REQUIREMENT | Copy exactly, please, the line that has "J1 pin 2: VDD -> GND" in it along with every line after it to the end of the listing.

EXCERPTED RECORDS |
▬▬▬▬▬▬▬▬▬▬
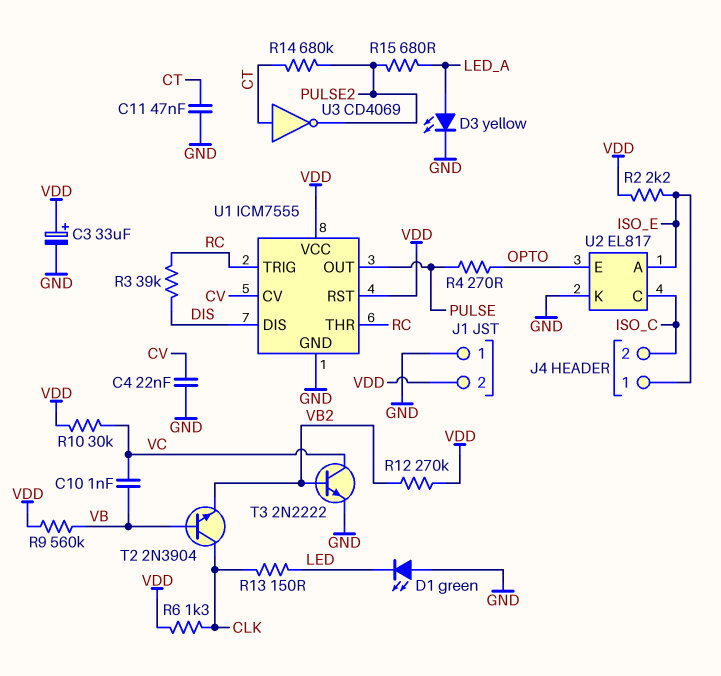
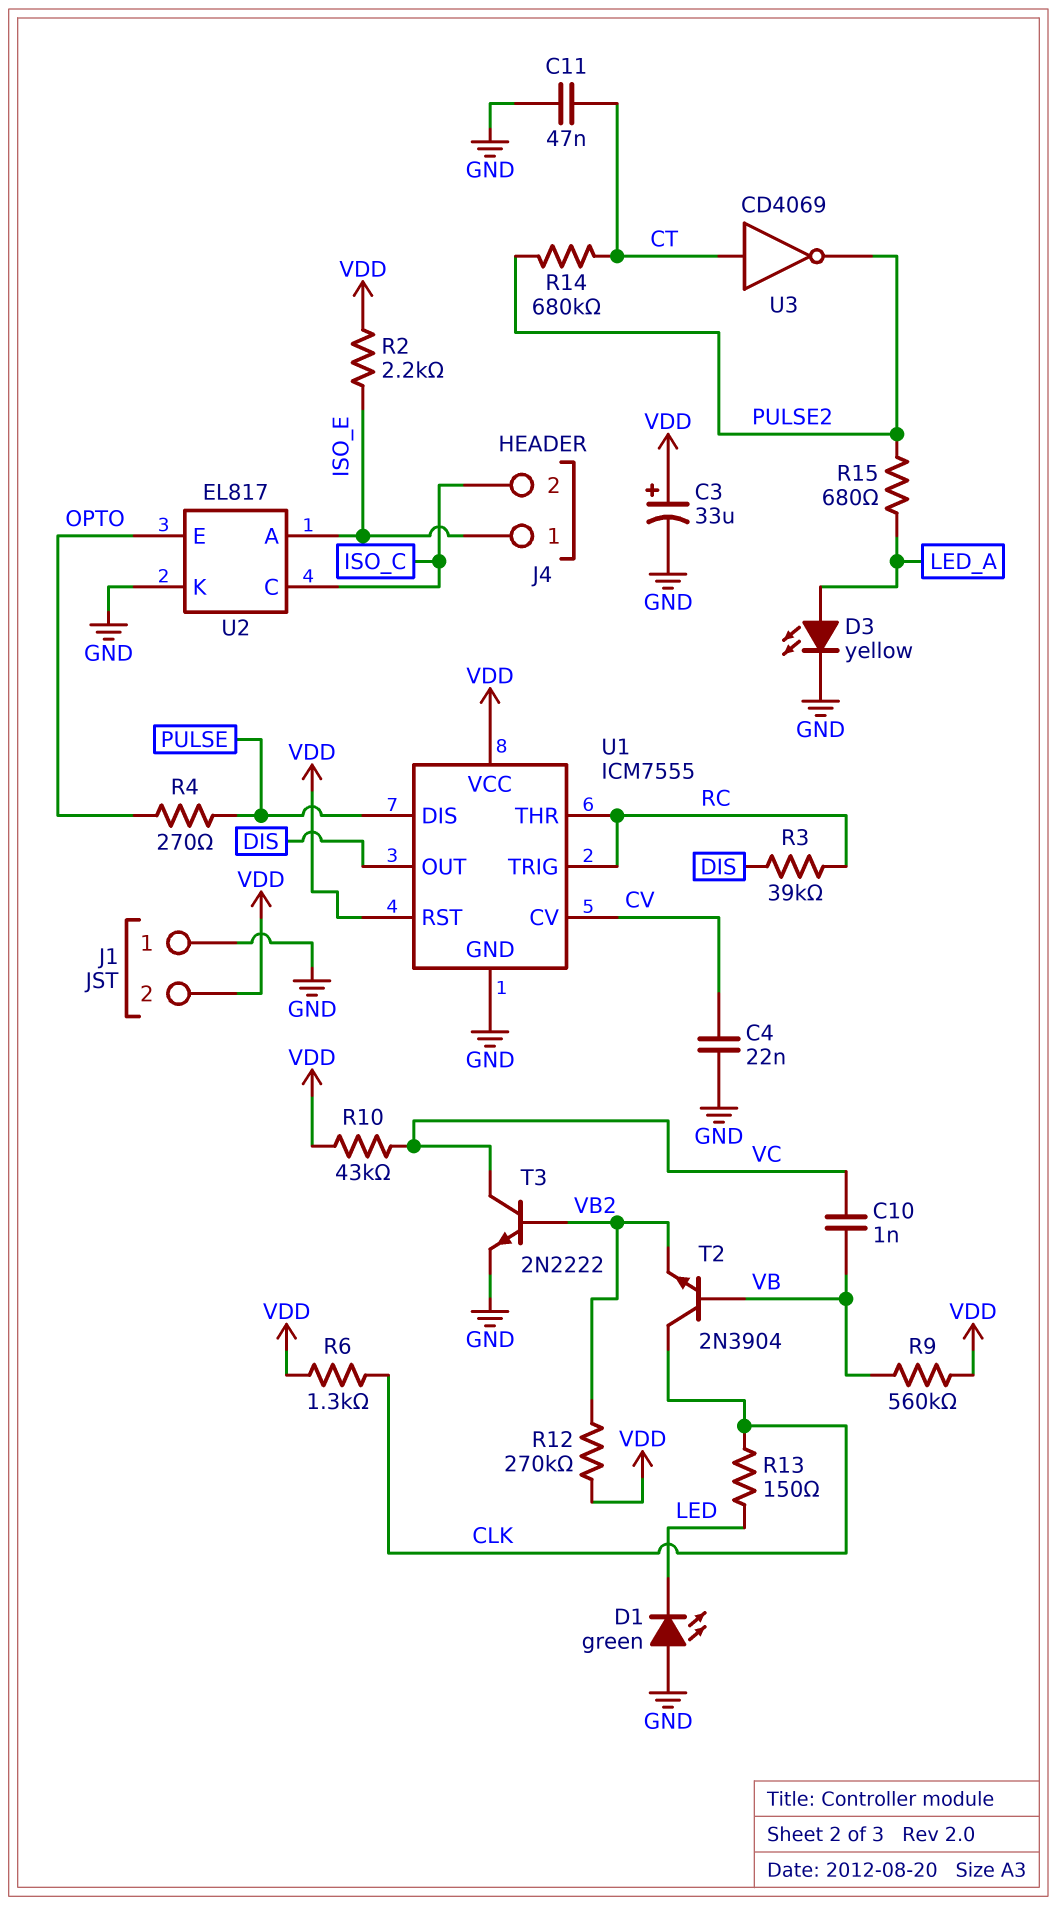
R10: 30k (VC, VDD) -> 43k (VC, VDD)
U1 pin DIS: DIS -> PULSE
U1 pin OUT: PULSE -> DIS

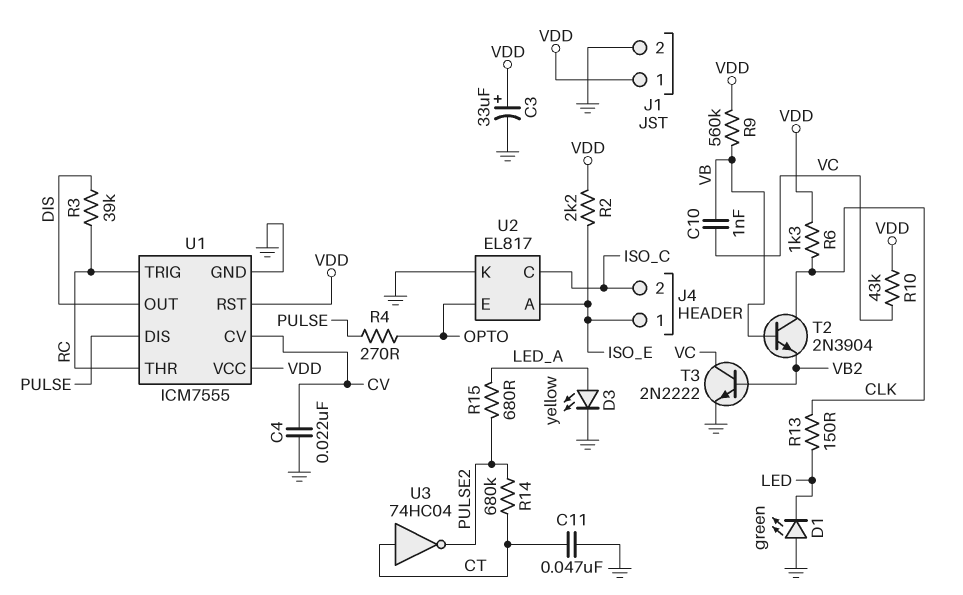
J1 pin 1: GND -> VDD
J1 pin 2: VDD -> GND
R12: 270k (VB2, VDD) -> none
U3: NOT CD4069 (in CT, out PULSE2) -> NOT 74HC04 (in CT, out PULSE2)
▬▬▬▬▬▬▬▬▬▬
RESULT |
J1 pin 2: VDD -> GND
R12: 270k (VB2, VDD) -> none
U3: NOT CD4069 (in CT, out PULSE2) -> NOT 74HC04 (in CT, out PULSE2)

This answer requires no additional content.